Saved entries:
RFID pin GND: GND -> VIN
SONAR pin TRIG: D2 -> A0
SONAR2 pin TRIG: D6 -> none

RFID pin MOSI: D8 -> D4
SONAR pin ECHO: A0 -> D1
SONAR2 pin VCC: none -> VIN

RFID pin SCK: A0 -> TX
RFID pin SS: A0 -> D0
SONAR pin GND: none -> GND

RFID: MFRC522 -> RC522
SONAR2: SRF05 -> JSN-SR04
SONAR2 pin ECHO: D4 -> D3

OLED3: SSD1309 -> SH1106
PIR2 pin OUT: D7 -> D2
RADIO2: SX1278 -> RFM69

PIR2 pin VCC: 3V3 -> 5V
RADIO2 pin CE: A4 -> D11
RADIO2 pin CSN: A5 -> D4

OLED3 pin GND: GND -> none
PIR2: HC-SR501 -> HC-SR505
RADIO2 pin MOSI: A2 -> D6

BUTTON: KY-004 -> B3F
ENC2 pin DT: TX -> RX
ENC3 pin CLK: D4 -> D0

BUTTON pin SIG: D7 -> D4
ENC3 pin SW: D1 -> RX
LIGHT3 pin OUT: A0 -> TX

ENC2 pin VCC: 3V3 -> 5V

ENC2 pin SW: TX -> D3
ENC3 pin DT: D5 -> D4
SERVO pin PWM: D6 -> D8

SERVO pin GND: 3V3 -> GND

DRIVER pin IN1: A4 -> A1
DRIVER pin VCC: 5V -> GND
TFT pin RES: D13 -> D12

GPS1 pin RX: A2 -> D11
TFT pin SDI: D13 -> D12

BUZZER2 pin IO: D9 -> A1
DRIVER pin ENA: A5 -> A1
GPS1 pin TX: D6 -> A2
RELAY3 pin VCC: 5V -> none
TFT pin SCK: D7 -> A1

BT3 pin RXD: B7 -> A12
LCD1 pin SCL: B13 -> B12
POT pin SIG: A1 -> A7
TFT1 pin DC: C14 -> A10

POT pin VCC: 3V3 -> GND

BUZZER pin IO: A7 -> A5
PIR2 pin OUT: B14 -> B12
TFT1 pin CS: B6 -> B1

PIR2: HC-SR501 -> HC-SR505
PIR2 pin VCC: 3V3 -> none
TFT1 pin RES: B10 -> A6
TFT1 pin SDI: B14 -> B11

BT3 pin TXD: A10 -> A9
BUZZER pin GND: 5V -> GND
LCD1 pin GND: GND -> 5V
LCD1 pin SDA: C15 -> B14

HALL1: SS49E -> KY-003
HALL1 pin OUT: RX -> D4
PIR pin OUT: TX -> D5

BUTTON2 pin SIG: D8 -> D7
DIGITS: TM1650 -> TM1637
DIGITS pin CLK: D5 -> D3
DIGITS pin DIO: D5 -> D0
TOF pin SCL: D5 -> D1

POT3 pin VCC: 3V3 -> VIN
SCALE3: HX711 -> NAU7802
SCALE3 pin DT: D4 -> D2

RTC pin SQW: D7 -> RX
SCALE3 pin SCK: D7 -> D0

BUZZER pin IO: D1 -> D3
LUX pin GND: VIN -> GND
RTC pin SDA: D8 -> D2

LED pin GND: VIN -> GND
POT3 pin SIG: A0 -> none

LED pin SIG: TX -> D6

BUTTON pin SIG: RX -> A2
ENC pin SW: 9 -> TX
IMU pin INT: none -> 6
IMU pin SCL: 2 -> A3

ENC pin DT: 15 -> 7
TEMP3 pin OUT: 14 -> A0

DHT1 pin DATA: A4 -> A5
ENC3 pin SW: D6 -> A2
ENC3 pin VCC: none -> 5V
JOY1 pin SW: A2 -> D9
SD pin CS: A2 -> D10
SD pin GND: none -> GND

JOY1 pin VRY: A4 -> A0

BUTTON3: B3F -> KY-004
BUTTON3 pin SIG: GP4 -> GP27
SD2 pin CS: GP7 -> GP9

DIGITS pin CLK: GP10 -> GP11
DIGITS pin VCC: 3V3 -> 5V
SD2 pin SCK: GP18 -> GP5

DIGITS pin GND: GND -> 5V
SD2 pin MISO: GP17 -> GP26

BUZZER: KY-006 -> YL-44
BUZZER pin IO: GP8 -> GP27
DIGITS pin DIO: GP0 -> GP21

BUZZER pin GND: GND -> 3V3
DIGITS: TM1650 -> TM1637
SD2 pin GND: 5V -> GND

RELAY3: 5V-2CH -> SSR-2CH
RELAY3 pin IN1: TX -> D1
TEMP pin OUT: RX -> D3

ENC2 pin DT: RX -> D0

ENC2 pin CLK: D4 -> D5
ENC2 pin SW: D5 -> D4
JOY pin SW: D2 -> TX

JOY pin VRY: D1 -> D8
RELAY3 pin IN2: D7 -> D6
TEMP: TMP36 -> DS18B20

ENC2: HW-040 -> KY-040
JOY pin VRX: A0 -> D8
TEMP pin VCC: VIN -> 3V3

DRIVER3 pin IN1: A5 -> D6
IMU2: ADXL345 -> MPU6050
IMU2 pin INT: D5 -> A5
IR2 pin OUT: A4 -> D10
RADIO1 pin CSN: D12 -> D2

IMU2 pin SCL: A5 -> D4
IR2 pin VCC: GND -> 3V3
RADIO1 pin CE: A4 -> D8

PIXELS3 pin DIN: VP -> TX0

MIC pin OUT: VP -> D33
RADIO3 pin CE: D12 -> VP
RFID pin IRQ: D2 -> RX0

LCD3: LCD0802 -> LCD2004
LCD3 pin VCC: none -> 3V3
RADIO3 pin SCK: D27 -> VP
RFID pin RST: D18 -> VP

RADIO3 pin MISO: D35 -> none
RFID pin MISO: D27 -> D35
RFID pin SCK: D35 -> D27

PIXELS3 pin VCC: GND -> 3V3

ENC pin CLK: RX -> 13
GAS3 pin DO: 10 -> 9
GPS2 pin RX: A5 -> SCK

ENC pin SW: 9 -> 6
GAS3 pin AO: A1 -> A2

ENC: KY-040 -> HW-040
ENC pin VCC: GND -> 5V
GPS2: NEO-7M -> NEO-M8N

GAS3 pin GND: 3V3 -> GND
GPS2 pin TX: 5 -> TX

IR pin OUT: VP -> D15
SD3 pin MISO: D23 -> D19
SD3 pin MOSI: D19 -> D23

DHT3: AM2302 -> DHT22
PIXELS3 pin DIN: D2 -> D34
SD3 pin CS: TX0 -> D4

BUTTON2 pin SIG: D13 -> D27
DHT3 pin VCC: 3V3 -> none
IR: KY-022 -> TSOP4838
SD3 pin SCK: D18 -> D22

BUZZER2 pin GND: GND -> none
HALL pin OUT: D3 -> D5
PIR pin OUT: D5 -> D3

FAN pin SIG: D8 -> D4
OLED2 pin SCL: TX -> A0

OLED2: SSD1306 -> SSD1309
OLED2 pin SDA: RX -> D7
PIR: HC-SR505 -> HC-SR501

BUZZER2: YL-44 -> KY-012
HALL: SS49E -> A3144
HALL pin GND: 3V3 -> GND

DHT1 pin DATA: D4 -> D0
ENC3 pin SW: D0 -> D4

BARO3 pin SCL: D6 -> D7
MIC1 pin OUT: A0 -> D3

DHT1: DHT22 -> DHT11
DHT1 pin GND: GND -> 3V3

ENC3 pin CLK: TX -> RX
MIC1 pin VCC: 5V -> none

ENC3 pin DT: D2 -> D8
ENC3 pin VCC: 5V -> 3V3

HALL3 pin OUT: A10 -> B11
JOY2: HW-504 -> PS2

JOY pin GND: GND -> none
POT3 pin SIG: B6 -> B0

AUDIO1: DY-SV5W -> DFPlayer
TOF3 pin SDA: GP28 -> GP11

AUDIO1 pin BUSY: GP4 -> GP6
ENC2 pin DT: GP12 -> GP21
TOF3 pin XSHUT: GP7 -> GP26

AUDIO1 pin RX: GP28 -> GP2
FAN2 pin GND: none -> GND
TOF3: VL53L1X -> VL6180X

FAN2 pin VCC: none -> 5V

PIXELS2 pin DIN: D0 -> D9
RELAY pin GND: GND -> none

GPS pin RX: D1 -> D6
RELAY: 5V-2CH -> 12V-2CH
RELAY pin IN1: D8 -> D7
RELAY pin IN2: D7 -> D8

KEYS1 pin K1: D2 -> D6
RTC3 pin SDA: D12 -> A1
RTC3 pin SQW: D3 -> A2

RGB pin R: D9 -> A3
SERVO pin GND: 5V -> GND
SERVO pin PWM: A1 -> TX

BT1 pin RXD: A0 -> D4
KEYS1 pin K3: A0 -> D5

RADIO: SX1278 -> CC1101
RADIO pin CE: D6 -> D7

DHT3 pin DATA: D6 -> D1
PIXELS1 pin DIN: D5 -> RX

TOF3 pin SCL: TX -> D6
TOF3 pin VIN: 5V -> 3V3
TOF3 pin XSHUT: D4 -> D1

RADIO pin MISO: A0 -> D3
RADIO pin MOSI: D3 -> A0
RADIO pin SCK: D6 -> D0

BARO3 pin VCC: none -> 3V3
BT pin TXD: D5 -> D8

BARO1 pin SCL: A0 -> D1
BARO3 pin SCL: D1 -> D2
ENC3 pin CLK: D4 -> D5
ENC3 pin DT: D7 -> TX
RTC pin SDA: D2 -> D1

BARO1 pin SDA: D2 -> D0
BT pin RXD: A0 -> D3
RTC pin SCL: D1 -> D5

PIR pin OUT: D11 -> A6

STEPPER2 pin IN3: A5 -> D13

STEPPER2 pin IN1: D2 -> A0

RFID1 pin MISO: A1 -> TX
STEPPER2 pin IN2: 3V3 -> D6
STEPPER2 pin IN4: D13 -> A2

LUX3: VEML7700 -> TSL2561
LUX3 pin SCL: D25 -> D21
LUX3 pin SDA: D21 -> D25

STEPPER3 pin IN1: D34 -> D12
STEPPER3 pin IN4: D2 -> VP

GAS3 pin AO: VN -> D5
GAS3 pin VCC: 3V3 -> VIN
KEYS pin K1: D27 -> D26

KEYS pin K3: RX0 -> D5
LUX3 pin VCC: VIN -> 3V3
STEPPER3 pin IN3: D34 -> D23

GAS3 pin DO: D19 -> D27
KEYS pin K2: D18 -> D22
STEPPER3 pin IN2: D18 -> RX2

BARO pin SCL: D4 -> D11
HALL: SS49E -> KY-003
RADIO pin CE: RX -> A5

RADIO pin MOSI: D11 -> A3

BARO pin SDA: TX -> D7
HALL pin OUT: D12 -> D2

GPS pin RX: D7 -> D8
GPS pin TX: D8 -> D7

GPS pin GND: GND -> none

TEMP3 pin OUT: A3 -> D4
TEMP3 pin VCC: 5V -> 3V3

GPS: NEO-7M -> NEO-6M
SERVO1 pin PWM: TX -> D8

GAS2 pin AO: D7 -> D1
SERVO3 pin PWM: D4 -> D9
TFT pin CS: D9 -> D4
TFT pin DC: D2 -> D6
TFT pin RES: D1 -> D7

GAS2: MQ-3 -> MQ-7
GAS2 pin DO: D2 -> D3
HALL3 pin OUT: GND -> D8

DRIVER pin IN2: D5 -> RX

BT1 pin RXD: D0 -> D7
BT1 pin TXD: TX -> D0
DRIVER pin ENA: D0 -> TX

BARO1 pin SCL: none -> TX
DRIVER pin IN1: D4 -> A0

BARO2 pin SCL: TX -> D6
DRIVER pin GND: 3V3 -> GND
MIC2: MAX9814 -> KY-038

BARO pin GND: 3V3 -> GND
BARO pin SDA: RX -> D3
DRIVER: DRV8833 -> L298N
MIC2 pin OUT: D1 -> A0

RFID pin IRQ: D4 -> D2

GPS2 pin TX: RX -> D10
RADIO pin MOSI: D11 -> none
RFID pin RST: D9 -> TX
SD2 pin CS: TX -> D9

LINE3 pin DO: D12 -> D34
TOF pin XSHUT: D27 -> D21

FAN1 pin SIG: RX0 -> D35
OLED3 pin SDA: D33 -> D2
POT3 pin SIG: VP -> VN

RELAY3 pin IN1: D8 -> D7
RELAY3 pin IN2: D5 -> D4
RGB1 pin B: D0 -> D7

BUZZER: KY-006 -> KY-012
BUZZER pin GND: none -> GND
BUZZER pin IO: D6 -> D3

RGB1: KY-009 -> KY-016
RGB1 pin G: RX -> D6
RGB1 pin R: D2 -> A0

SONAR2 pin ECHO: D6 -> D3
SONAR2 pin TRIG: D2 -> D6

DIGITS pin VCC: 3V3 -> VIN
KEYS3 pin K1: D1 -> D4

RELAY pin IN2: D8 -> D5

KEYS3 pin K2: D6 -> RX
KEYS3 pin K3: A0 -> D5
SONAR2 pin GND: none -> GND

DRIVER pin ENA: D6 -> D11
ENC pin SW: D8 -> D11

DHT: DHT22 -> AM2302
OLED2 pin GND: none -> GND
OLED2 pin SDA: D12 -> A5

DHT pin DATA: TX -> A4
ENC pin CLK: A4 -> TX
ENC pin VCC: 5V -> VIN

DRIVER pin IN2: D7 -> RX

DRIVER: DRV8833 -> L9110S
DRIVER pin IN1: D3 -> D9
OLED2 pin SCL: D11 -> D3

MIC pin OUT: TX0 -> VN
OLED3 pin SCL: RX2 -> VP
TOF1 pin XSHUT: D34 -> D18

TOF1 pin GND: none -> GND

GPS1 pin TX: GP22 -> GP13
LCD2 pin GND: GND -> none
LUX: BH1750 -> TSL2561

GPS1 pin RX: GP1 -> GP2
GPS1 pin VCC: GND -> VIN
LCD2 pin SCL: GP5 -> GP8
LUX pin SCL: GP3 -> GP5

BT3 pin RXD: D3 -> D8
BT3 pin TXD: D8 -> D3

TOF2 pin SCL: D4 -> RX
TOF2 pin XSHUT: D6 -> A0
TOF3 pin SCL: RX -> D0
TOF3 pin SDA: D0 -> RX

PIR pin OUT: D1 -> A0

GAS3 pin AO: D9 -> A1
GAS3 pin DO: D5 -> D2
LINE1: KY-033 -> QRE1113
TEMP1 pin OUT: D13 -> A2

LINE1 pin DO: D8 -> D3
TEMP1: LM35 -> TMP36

■ Exercise ■
Your answer should be the lines above from the one containing "GPS2 pin RX: A5 -> SCK" through the one containing "HALL pin GND: 3V3 -> GND", copied exactly and with both ends kept.

■ Written solution ■
GPS2 pin RX: A5 -> SCK

ENC pin SW: 9 -> 6
GAS3 pin AO: A1 -> A2

ENC: KY-040 -> HW-040
ENC pin VCC: GND -> 5V
GPS2: NEO-7M -> NEO-M8N

GAS3 pin GND: 3V3 -> GND
GPS2 pin TX: 5 -> TX

IR pin OUT: VP -> D15
SD3 pin MISO: D23 -> D19
SD3 pin MOSI: D19 -> D23

DHT3: AM2302 -> DHT22
PIXELS3 pin DIN: D2 -> D34
SD3 pin CS: TX0 -> D4

BUTTON2 pin SIG: D13 -> D27
DHT3 pin VCC: 3V3 -> none
IR: KY-022 -> TSOP4838
SD3 pin SCK: D18 -> D22

BUZZER2 pin GND: GND -> none
HALL pin OUT: D3 -> D5
PIR pin OUT: D5 -> D3

FAN pin SIG: D8 -> D4
OLED2 pin SCL: TX -> A0

OLED2: SSD1306 -> SSD1309
OLED2 pin SDA: RX -> D7
PIR: HC-SR505 -> HC-SR501

BUZZER2: YL-44 -> KY-012
HALL: SS49E -> A3144
HALL pin GND: 3V3 -> GND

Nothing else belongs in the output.